• WHAT YOU NEED TO DO
Within these records, how many lines hold "green"? Give the number alone.
─── MATERIAL PROVIDED ───
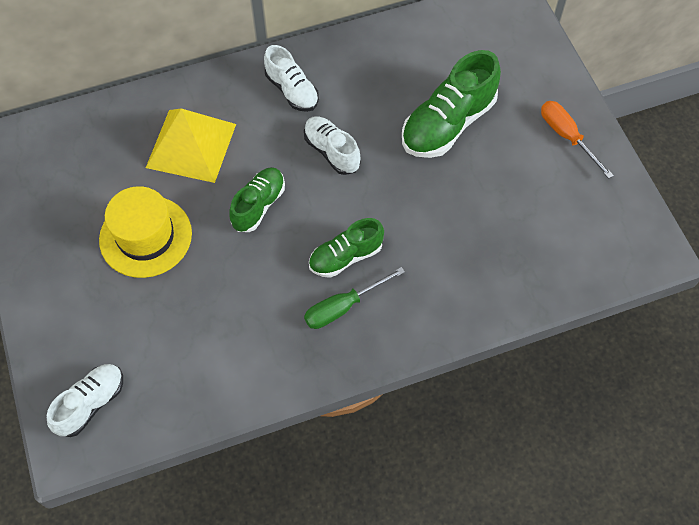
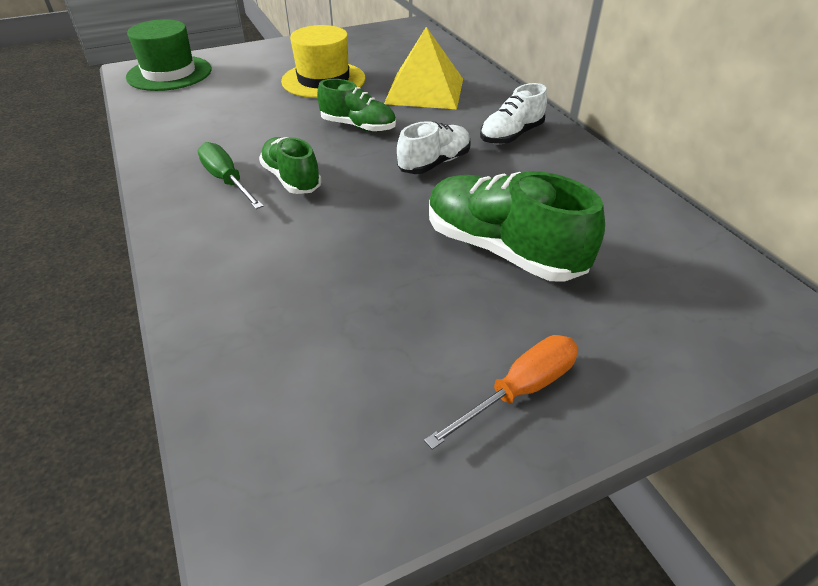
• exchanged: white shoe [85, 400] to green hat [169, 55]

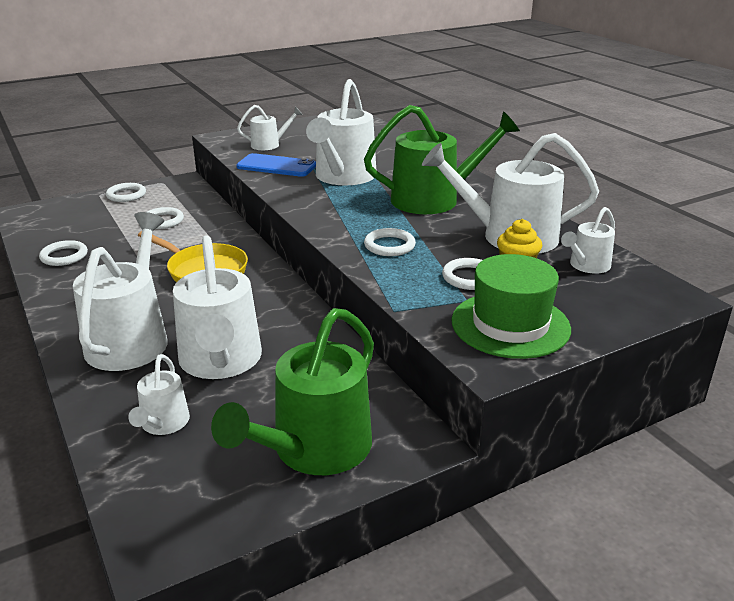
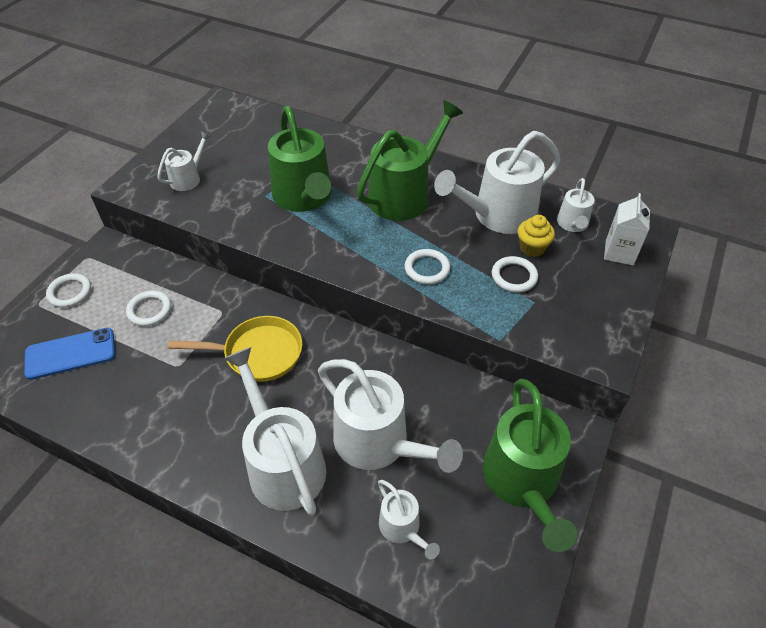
• relocated: blue phone [276, 165] to [69, 354]
• colour: white watering can [341, 132] to green watering can [300, 159]
• appeared: white carton [627, 229]
• missing: white ring [63, 253]
• missing: green hat [511, 306]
───
• SOLUTION FOR THIS PROBLEM
3